Aim of the task: Count the lines in the records below that contain the string "Großer" and give only that number.

Dataset entries:
- - - - -
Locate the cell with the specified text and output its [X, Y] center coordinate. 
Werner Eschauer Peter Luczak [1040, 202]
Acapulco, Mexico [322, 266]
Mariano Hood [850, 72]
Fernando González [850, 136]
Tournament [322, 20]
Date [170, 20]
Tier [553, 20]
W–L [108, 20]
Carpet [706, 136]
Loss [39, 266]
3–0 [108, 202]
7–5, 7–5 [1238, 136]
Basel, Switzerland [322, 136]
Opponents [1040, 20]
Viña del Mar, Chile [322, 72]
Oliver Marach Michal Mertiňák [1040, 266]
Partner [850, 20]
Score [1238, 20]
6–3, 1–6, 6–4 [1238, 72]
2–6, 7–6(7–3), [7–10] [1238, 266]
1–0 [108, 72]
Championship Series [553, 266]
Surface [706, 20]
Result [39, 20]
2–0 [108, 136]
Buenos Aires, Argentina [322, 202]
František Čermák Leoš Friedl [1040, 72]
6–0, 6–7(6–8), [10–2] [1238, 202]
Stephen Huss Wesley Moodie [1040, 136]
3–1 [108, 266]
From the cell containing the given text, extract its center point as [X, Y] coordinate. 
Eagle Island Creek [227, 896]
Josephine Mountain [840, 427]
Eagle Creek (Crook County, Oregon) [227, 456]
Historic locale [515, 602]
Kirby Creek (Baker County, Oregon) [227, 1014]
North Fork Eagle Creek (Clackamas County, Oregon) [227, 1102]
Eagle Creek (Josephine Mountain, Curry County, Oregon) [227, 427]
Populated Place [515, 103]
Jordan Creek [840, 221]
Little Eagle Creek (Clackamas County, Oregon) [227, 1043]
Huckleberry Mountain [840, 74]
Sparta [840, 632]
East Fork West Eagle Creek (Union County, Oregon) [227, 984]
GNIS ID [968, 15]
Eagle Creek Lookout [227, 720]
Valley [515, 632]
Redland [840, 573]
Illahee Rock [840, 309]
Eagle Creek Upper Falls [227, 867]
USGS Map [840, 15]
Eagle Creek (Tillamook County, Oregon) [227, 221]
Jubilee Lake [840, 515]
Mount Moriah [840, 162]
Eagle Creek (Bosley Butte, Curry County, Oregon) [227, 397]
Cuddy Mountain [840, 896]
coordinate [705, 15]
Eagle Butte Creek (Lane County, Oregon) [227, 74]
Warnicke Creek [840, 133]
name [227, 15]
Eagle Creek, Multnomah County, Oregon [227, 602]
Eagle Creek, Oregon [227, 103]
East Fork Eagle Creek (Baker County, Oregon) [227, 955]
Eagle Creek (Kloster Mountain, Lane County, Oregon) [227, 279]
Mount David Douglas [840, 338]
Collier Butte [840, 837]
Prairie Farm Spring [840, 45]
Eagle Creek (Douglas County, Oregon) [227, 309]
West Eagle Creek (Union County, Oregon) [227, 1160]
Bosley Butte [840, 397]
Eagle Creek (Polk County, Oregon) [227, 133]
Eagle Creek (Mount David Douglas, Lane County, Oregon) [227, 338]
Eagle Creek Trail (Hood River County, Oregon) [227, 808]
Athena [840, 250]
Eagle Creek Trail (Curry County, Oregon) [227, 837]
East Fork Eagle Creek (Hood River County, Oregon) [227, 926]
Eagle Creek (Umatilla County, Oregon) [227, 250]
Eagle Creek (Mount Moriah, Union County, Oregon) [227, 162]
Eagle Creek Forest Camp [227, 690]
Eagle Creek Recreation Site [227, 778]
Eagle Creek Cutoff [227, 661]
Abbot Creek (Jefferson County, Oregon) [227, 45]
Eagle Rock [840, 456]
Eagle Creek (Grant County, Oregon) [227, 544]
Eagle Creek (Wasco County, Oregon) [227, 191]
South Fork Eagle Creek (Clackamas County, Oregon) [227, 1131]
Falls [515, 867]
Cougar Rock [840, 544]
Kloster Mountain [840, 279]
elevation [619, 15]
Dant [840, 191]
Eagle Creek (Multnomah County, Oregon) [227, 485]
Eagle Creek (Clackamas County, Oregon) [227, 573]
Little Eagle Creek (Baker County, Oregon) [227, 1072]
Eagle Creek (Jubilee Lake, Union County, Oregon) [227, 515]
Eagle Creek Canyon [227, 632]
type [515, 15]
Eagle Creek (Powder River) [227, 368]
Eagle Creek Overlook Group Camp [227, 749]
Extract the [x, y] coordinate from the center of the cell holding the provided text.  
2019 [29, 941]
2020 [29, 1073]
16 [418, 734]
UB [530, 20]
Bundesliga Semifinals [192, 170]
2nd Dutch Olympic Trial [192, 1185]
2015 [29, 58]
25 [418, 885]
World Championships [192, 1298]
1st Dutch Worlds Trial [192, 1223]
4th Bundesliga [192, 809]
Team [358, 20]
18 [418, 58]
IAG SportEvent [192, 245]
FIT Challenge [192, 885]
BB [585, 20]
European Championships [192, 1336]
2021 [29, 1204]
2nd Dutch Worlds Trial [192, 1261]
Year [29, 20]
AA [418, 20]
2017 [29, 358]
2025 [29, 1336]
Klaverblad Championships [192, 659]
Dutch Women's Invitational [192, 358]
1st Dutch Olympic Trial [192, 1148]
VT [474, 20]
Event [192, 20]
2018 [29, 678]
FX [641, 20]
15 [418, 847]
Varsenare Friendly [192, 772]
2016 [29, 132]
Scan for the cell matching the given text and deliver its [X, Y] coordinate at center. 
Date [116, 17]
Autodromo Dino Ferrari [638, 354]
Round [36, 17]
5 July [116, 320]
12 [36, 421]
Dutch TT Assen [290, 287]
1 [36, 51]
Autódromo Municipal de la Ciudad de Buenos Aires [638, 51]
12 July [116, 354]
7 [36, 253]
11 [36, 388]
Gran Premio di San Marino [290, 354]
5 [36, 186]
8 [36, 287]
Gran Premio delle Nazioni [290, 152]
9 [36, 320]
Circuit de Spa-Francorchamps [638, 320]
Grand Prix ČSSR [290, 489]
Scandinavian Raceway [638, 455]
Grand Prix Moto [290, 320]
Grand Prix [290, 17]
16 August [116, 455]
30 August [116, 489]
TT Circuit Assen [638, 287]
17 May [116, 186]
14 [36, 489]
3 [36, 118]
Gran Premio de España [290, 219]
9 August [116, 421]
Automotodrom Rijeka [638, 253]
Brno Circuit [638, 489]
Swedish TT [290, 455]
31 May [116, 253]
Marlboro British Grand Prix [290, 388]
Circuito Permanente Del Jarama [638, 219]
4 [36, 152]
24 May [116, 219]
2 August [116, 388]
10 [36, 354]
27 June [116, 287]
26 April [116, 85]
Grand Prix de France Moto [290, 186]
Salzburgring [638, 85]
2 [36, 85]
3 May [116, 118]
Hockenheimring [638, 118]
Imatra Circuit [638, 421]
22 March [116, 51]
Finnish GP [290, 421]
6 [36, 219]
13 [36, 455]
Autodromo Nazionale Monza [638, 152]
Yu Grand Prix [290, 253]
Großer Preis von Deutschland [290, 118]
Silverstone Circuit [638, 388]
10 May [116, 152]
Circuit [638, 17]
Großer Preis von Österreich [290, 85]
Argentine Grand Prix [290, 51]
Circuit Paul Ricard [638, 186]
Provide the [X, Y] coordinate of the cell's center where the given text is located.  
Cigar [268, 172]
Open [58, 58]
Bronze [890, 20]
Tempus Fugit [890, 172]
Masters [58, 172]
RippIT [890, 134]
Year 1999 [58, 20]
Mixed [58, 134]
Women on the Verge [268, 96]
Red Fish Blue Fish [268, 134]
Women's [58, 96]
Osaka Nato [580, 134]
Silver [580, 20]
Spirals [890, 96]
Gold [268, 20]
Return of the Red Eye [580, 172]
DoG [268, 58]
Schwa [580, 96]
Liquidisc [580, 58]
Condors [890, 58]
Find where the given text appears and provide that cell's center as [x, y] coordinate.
- - - - -
Finished task: 2